Exercise brief: Only the lines from the line with "red round brick" through the end of the records belong in your reply, copied exactly, with every picture left out.

Data section:
——

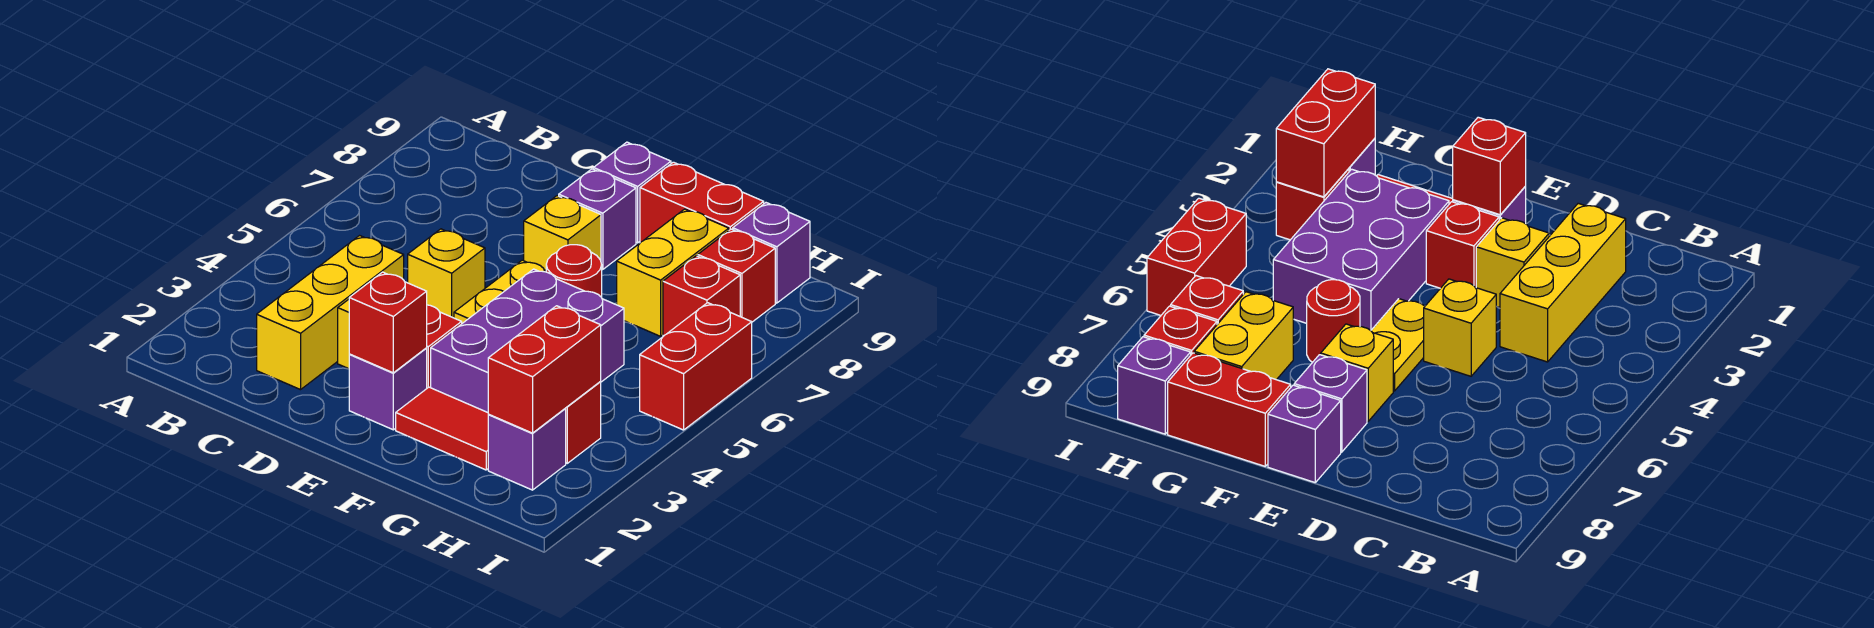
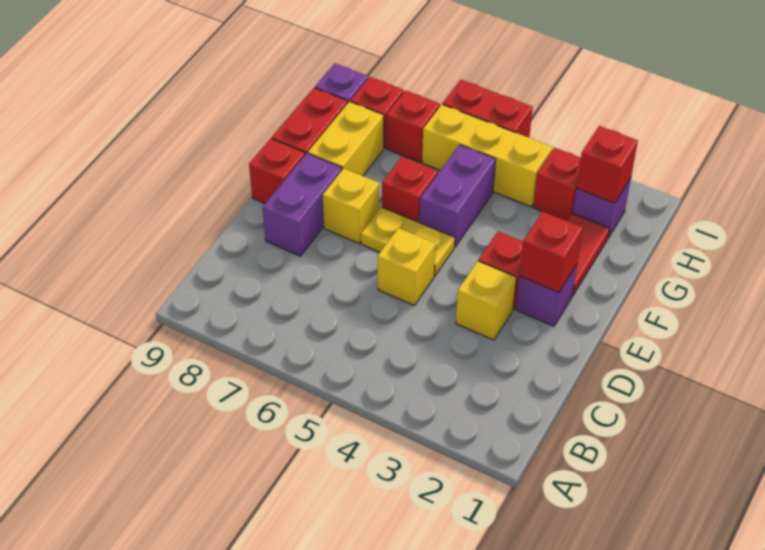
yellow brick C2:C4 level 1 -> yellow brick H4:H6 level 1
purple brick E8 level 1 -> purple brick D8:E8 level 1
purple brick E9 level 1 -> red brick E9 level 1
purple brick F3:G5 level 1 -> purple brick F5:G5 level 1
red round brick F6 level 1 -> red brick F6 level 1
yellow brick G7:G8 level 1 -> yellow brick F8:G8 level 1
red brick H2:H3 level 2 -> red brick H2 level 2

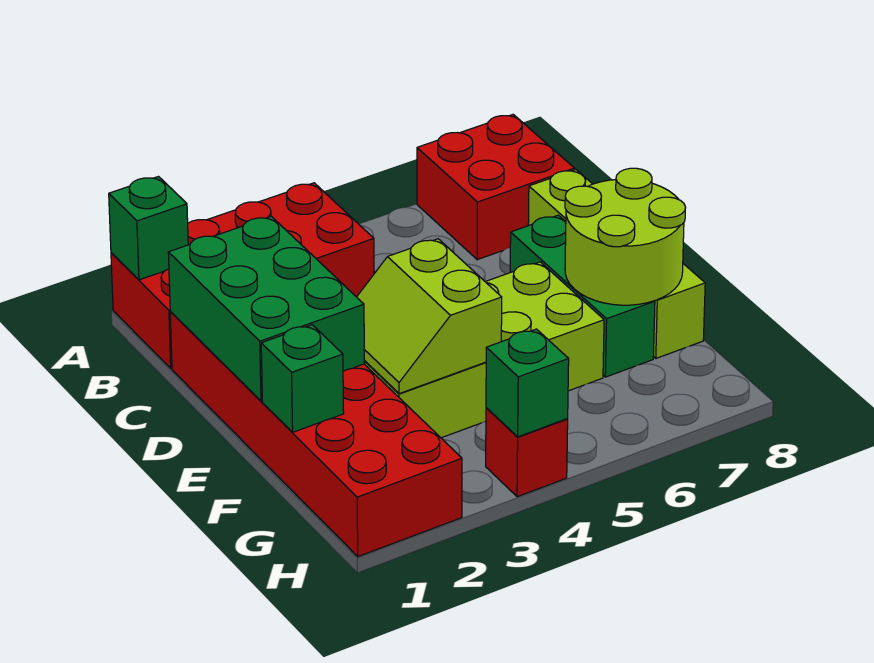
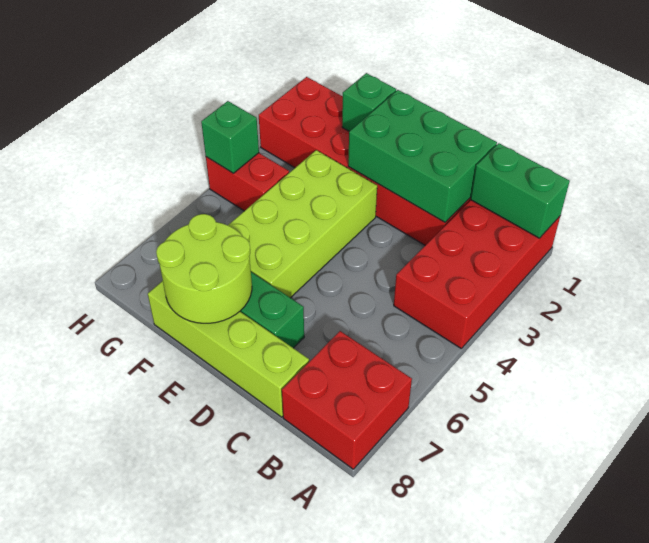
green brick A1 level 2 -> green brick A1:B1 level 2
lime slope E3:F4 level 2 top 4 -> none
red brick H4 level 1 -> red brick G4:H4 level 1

——

Answer below:
red round brick F6 level 1 -> red brick F6 level 1
yellow brick G7:G8 level 1 -> yellow brick F8:G8 level 1
red brick H2:H3 level 2 -> red brick H2 level 2

green brick A1 level 2 -> green brick A1:B1 level 2
lime slope E3:F4 level 2 top 4 -> none
red brick H4 level 1 -> red brick G4:H4 level 1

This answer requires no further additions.